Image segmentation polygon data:
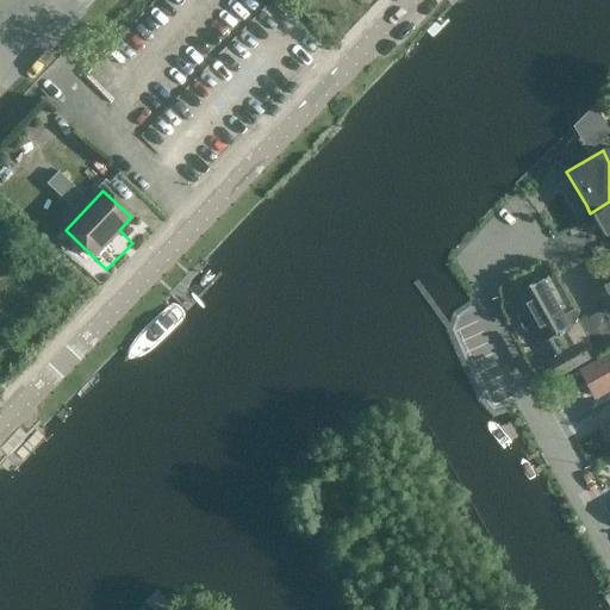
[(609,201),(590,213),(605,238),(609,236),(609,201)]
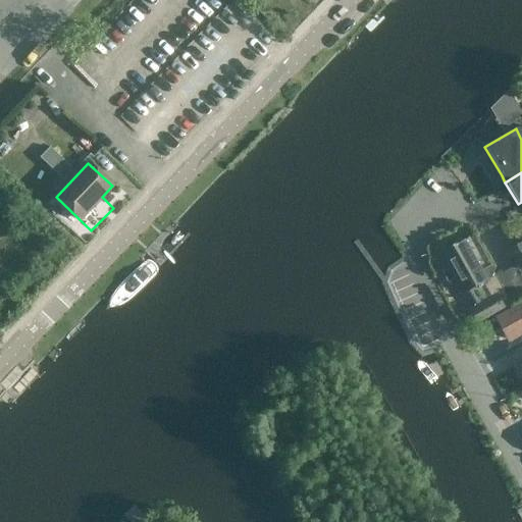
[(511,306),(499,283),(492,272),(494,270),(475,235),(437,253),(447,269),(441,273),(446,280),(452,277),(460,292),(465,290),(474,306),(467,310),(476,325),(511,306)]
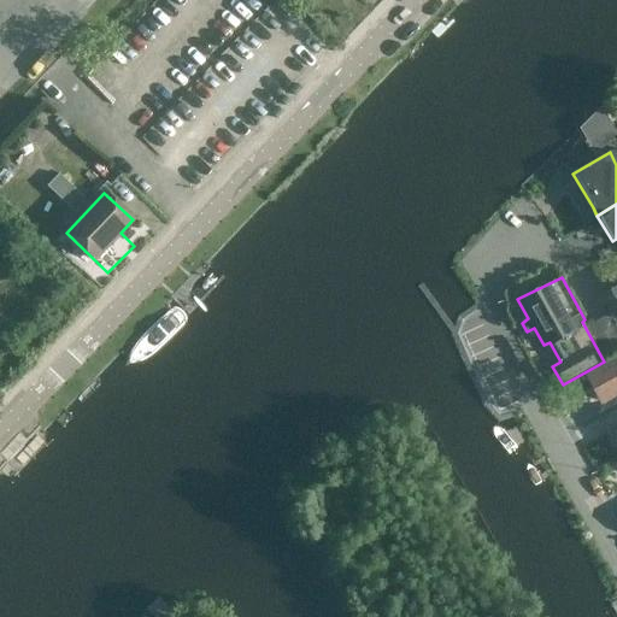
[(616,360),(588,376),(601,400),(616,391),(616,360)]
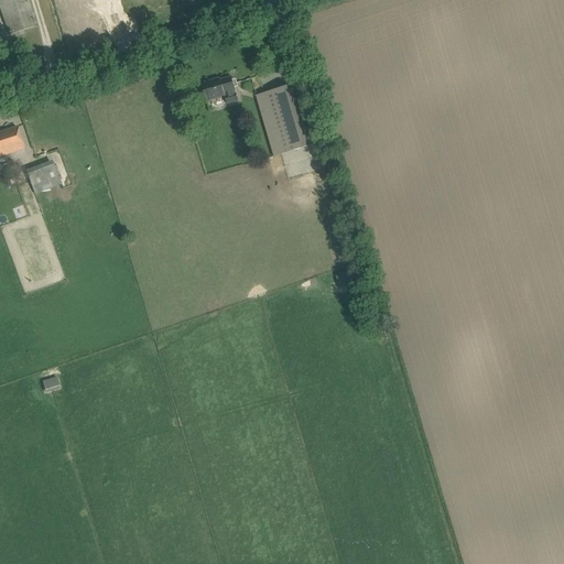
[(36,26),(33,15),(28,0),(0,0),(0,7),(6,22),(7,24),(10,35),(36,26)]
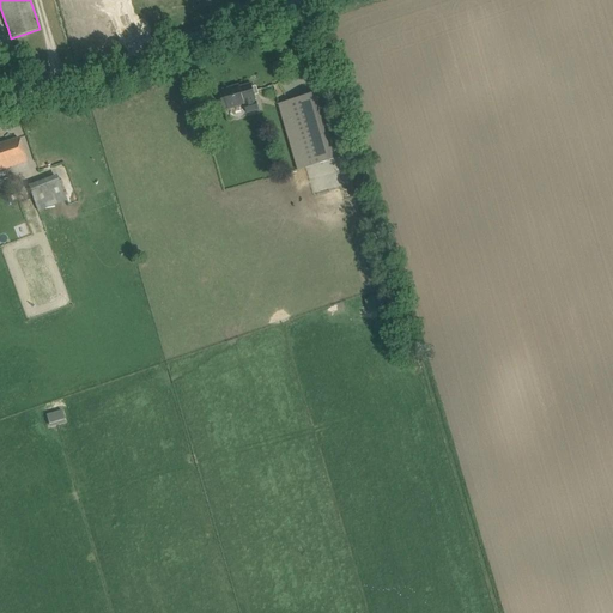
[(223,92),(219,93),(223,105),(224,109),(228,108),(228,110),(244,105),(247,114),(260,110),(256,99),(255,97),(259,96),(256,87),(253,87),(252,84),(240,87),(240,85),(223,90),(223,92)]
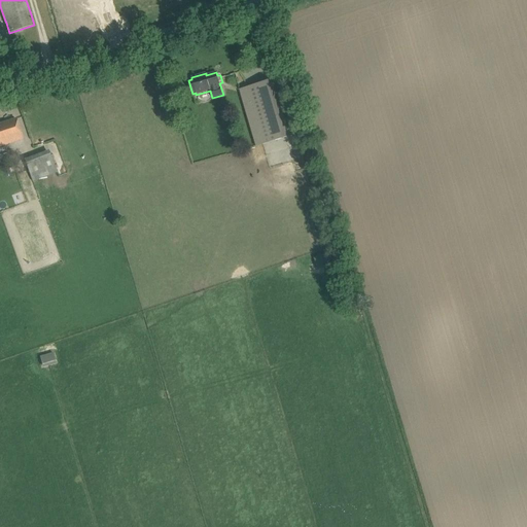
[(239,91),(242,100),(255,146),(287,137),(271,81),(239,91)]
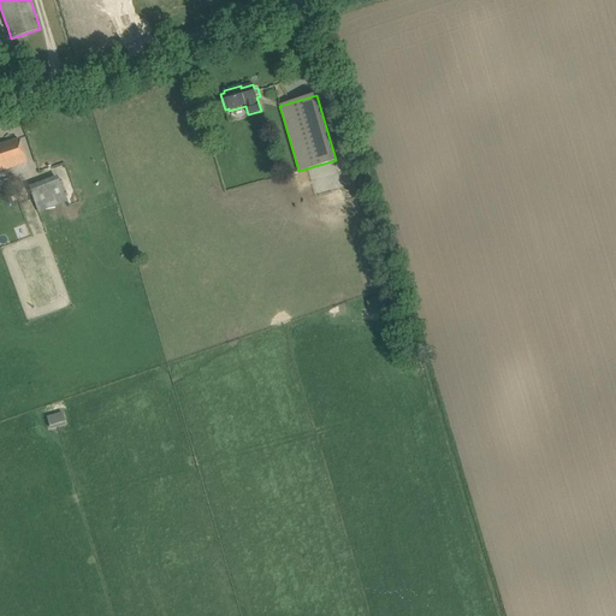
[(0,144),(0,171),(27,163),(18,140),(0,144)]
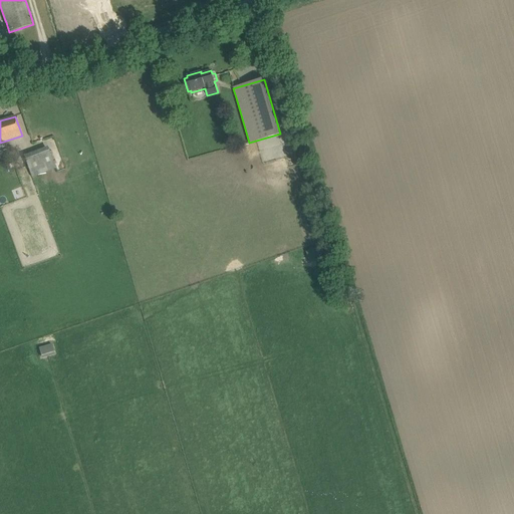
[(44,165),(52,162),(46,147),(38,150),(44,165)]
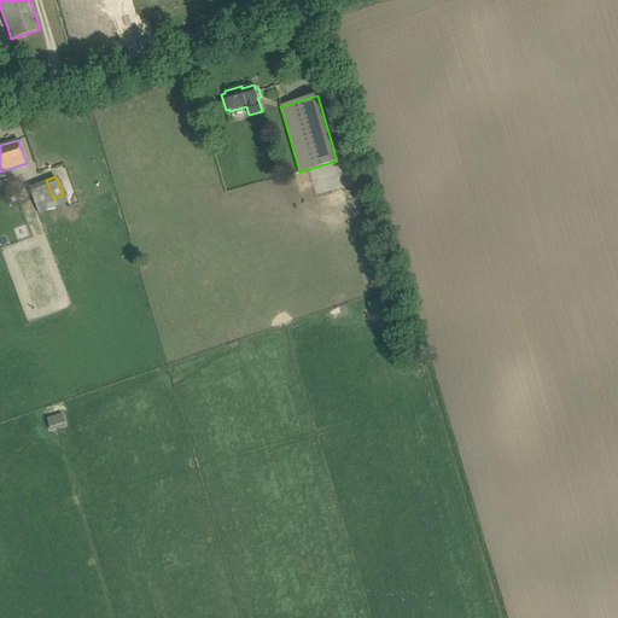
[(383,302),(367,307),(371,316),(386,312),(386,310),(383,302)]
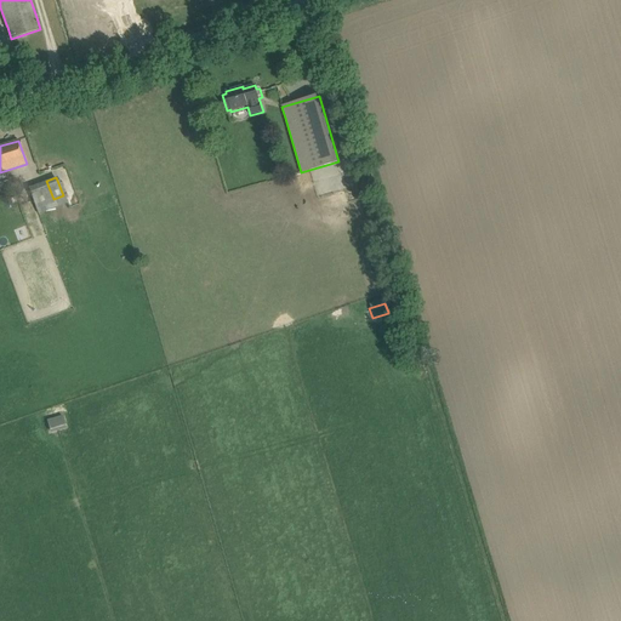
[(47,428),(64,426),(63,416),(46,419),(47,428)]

==

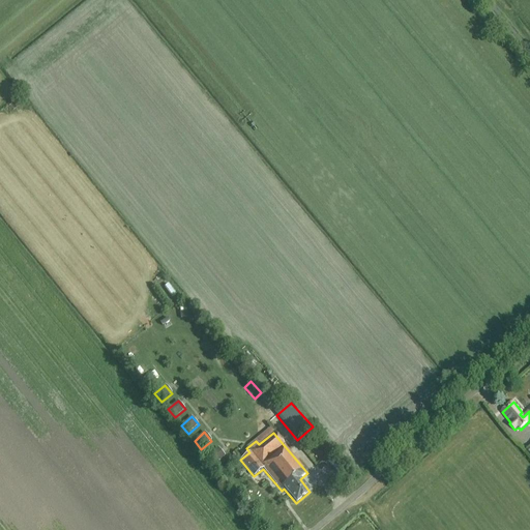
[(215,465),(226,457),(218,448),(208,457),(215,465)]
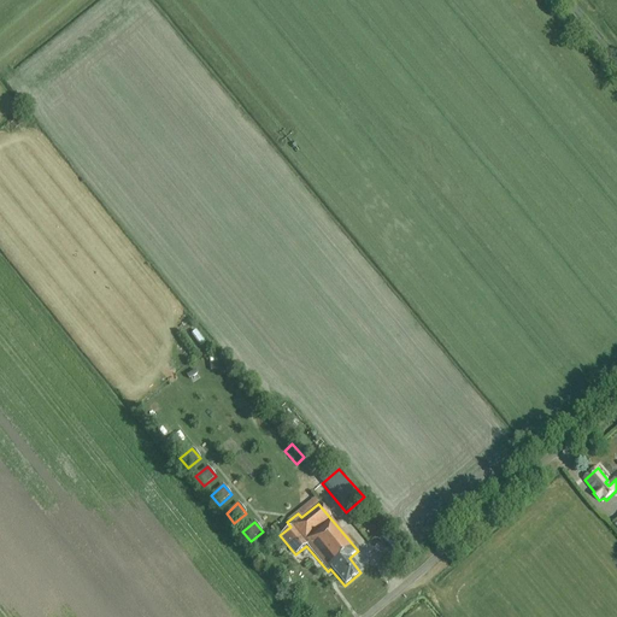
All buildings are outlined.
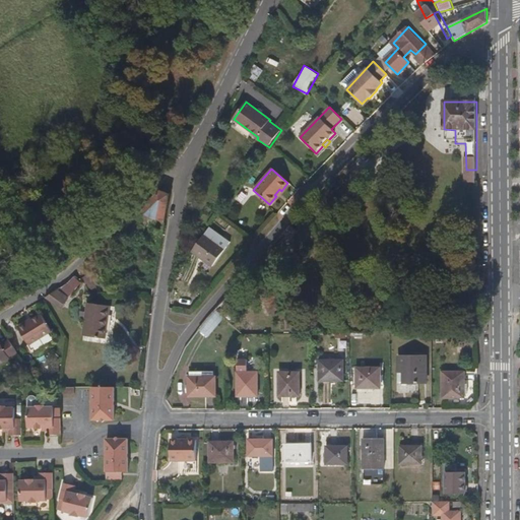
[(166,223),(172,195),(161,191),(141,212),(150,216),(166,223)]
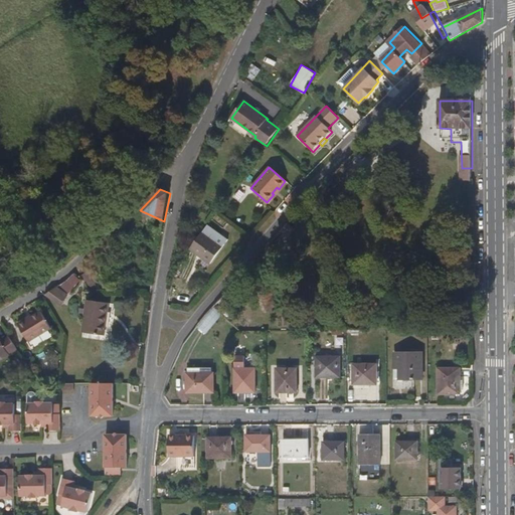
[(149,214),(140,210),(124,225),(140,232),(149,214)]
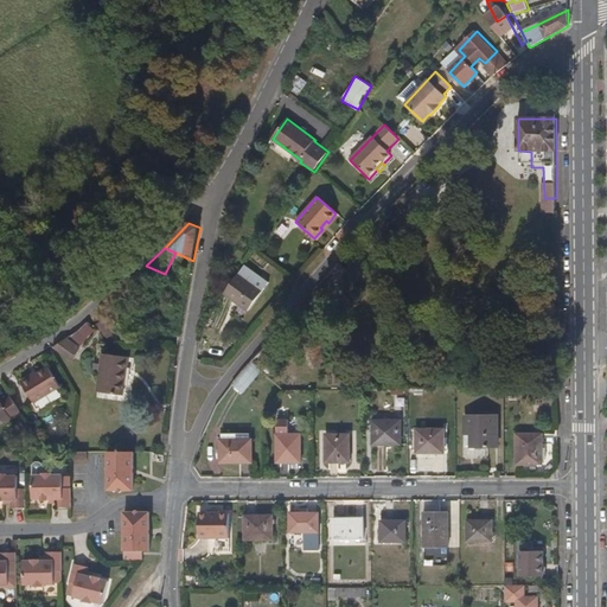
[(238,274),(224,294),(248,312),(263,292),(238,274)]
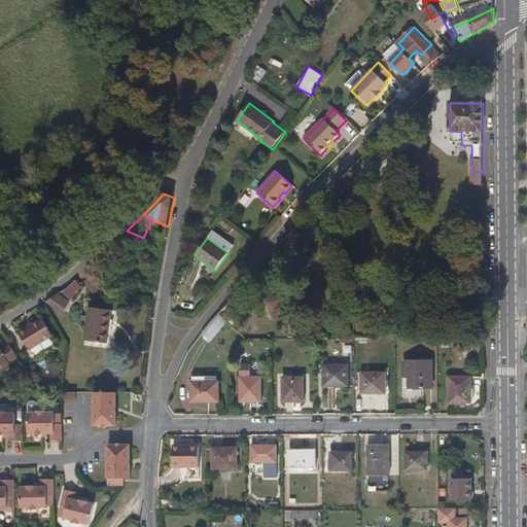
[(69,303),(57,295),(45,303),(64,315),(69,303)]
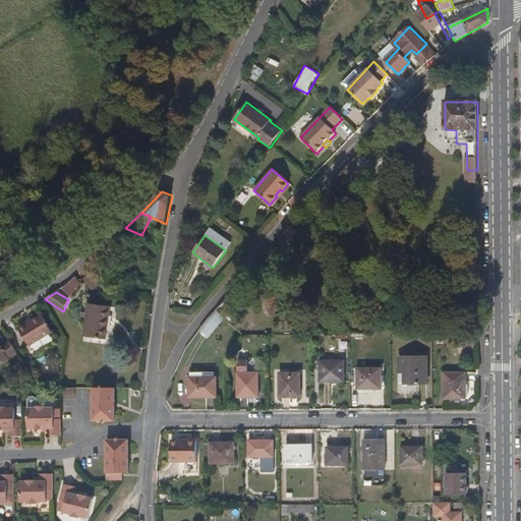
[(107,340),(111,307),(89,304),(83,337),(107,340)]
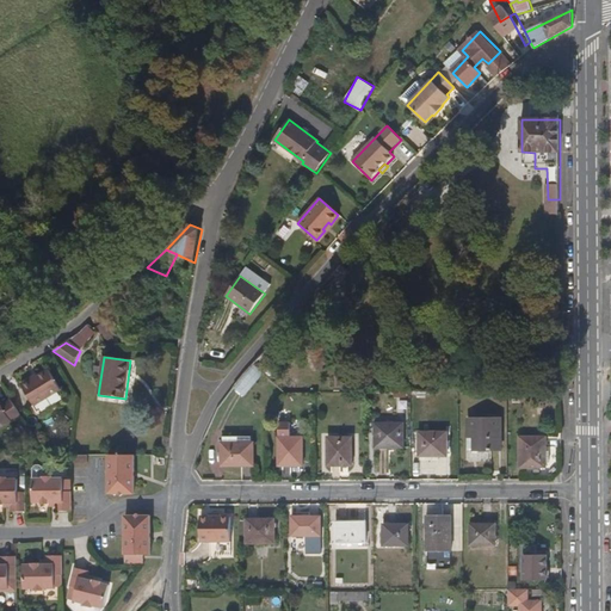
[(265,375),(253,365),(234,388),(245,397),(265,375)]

Task requirements: Copy the entries above exactly, but only the stretch from the line containing "[(383,302),(367,307),(371,316),(386,312),(386,310),(383,302)]" through the line containing "[(47,428),(64,426),(63,416),(46,419),(47,428)]". Keep both end lines; drop the pictures.

Task answer:
[(383,302),(367,307),(371,316),(386,312),(386,310),(383,302)]
[(47,428),(64,426),(63,416),(46,419),(47,428)]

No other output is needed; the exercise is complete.